WORKING DATA

━━━━━━━━━━

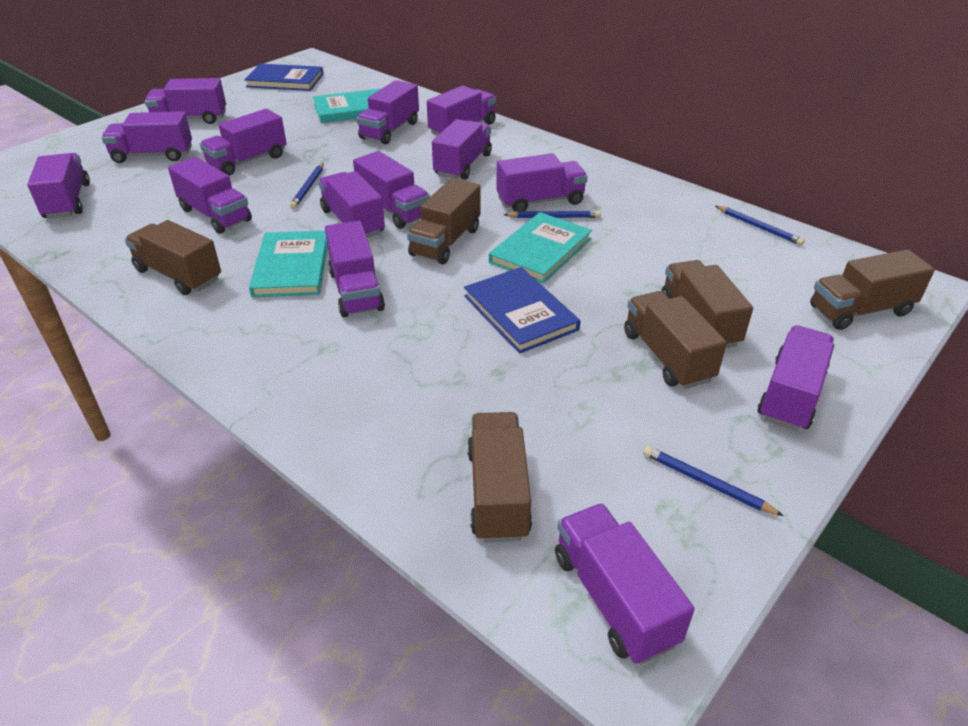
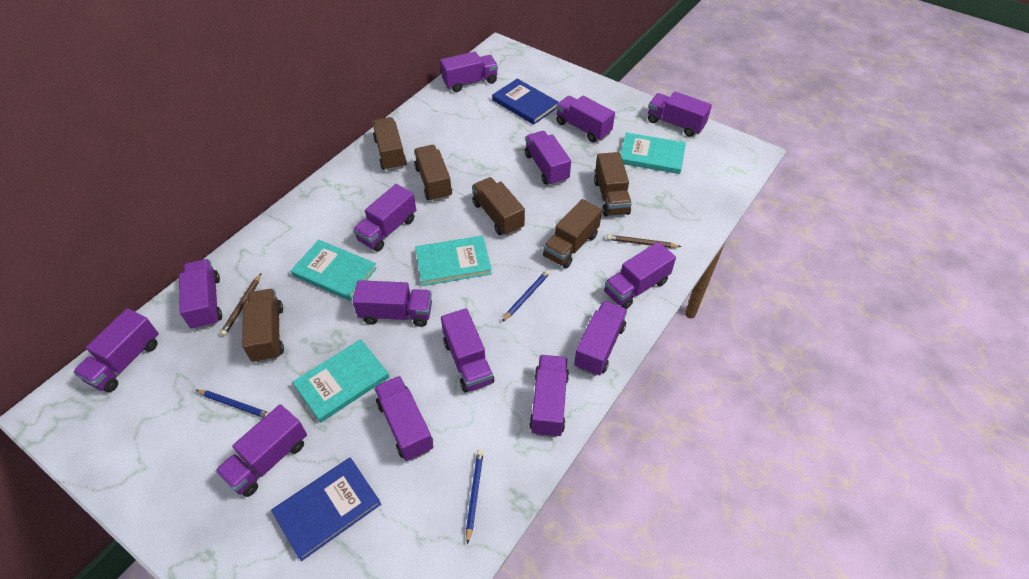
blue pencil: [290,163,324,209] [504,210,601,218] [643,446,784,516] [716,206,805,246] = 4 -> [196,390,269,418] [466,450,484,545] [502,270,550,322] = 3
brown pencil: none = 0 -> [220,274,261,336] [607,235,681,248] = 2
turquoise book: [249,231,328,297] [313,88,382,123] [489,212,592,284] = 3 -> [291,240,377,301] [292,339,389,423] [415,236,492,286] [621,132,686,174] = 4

━━━━━━━━━━

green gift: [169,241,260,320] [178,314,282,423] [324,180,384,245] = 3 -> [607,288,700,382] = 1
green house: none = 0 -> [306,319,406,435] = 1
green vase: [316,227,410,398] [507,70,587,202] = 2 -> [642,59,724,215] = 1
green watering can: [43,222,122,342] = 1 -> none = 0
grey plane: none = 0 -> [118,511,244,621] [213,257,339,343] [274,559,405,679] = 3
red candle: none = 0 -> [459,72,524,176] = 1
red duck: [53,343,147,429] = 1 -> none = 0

━━━━━━━━━━

YOUR TASK
A verbatim transcription is needed of the lines above, starting at the line with "green watering can: [43,222,122,342]" and ending at the line with "red duck: [53,343,147,429] = 1 -> none = 0", both included, and of nothing else.

TASK RESULT
green watering can: [43,222,122,342] = 1 -> none = 0
grey plane: none = 0 -> [118,511,244,621] [213,257,339,343] [274,559,405,679] = 3
red candle: none = 0 -> [459,72,524,176] = 1
red duck: [53,343,147,429] = 1 -> none = 0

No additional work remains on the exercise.